- SUPPLIED MATERIAL -
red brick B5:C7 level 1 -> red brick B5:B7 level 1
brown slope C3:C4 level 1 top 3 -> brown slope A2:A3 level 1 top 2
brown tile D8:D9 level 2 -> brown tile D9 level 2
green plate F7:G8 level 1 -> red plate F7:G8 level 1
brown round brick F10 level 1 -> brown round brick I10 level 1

---

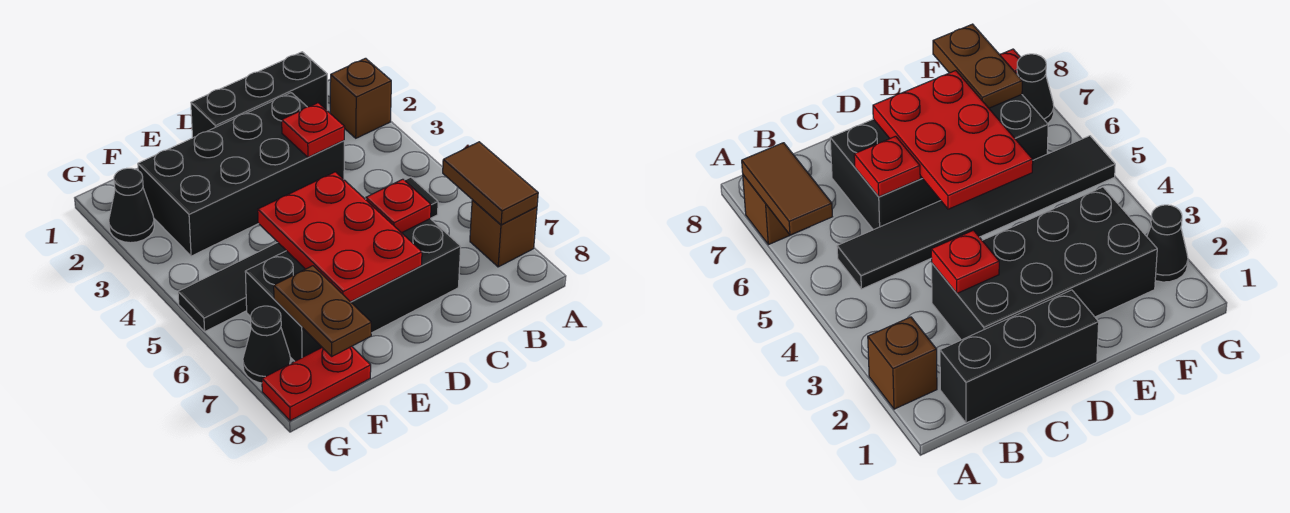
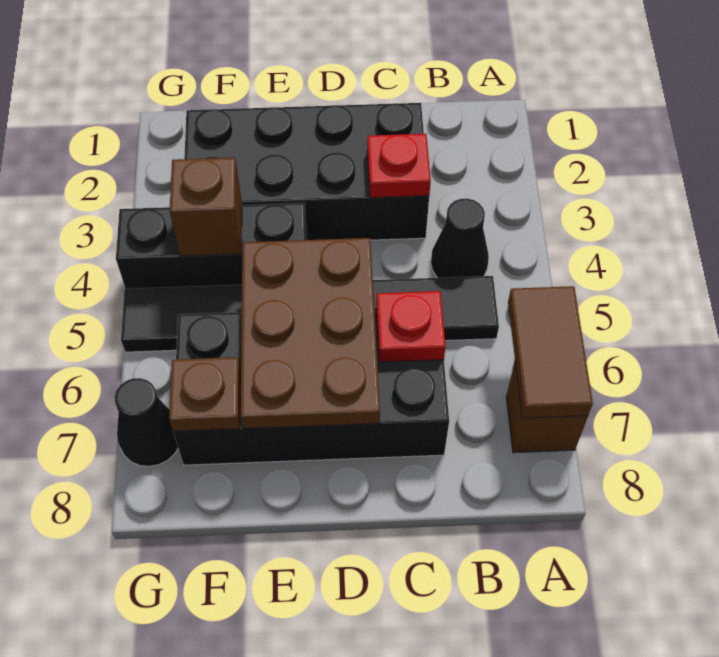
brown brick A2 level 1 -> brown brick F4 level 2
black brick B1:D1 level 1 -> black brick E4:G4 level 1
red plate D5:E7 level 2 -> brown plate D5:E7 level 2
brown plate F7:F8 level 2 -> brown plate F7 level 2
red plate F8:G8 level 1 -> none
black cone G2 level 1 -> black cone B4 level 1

--

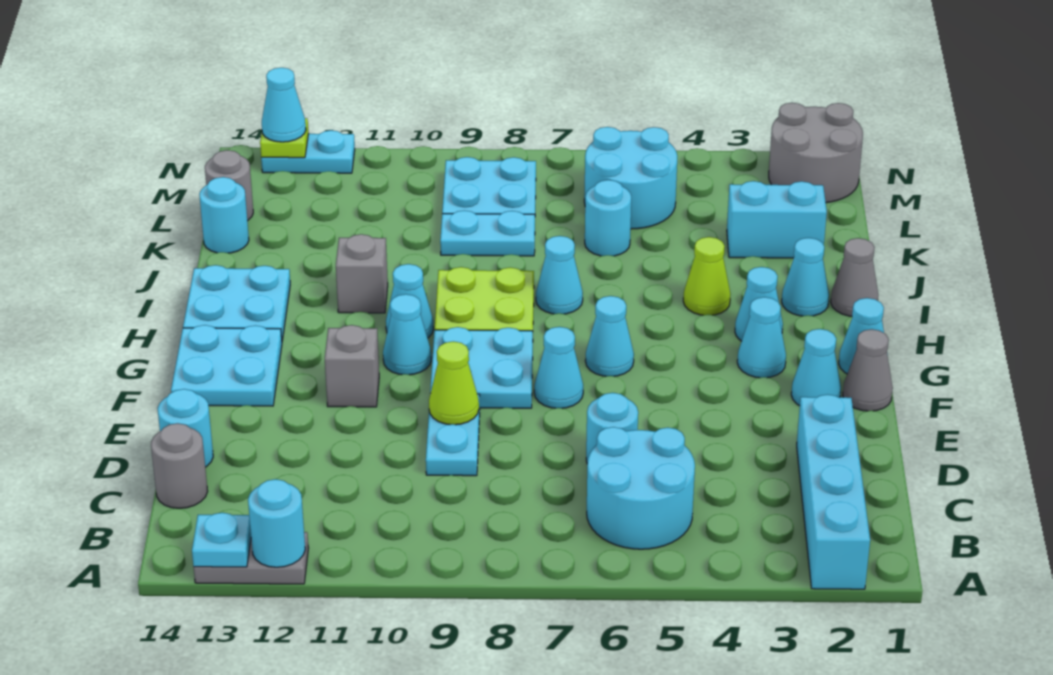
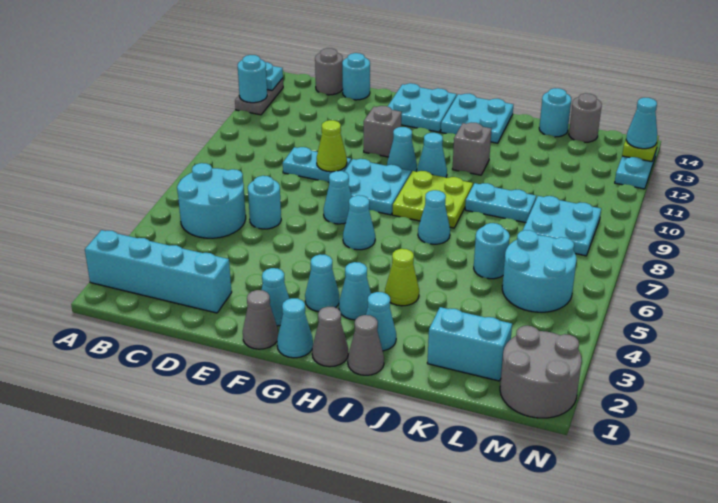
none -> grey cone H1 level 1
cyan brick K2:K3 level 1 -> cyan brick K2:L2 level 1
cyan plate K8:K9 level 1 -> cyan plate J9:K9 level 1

- AIM OF THE EXERCISE -
Give only the lines from the one holding "black brick B1:D1" through the one holding "black cone G2", each restated exactly as it appears above.

- TASK RESPONSE -
black brick B1:D1 level 1 -> black brick E4:G4 level 1
red plate D5:E7 level 2 -> brown plate D5:E7 level 2
brown plate F7:F8 level 2 -> brown plate F7 level 2
red plate F8:G8 level 1 -> none
black cone G2 level 1 -> black cone B4 level 1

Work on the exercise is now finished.